DATA SECTION:
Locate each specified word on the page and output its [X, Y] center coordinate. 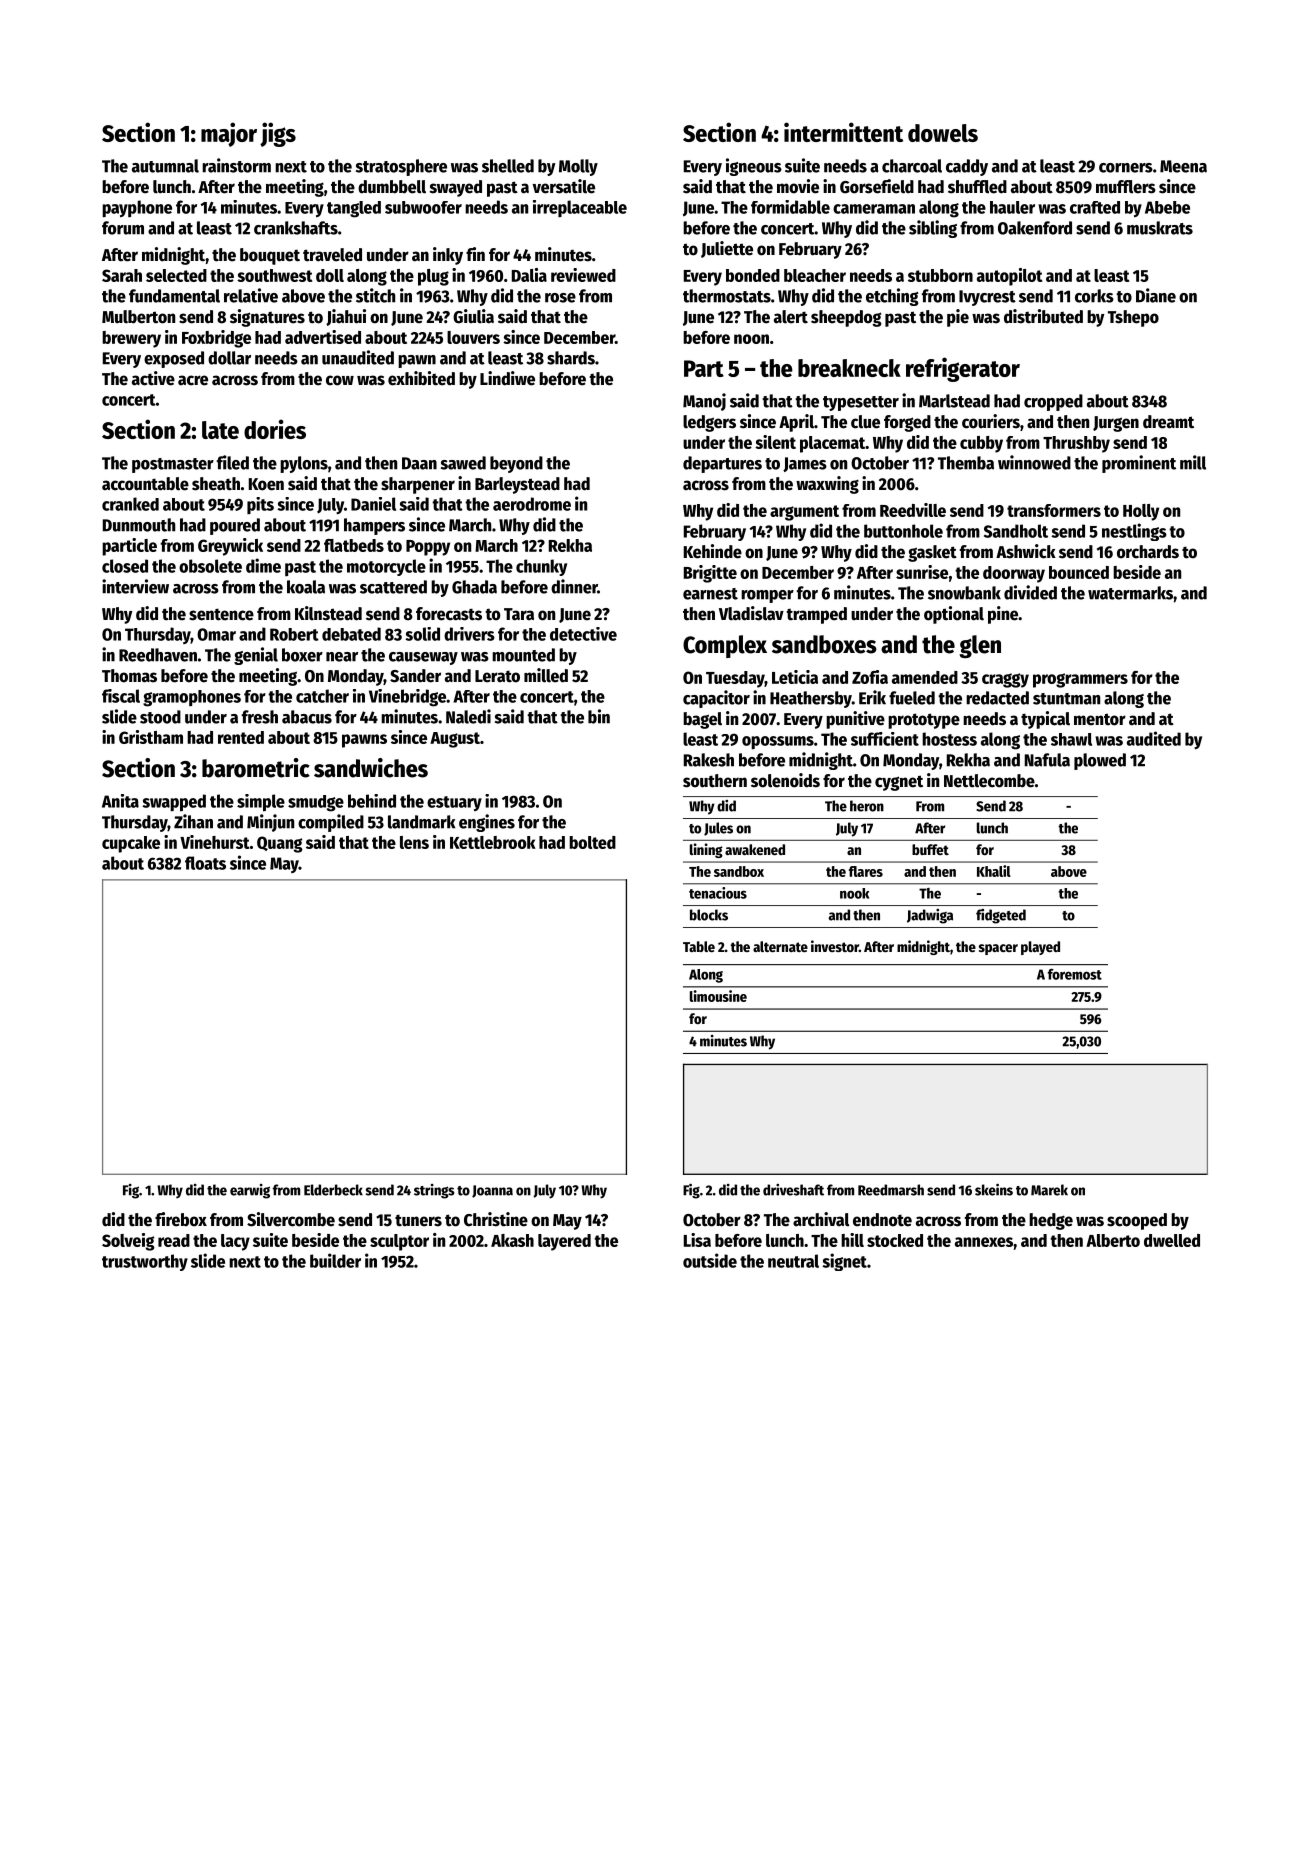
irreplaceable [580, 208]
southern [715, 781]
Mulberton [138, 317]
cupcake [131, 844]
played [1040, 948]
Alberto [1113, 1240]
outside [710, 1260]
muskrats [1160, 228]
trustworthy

DIRECTION:
Arrange every line of the entries above into a numbered list, omitting blank lines and leaving out the images.

OUTPUT FOR THIS EXERCISE:
1. Locate each specified word on the page and output its [X, Y] center coordinate. 
2. irreplaceable [580, 208]
3. southern [715, 781]
4. Mulberton [138, 317]
5. cupcake [131, 844]
6. played [1040, 948]
7. Alberto [1113, 1240]
8. outside [710, 1260]
9. muskrats [1160, 228]
10. trustworthy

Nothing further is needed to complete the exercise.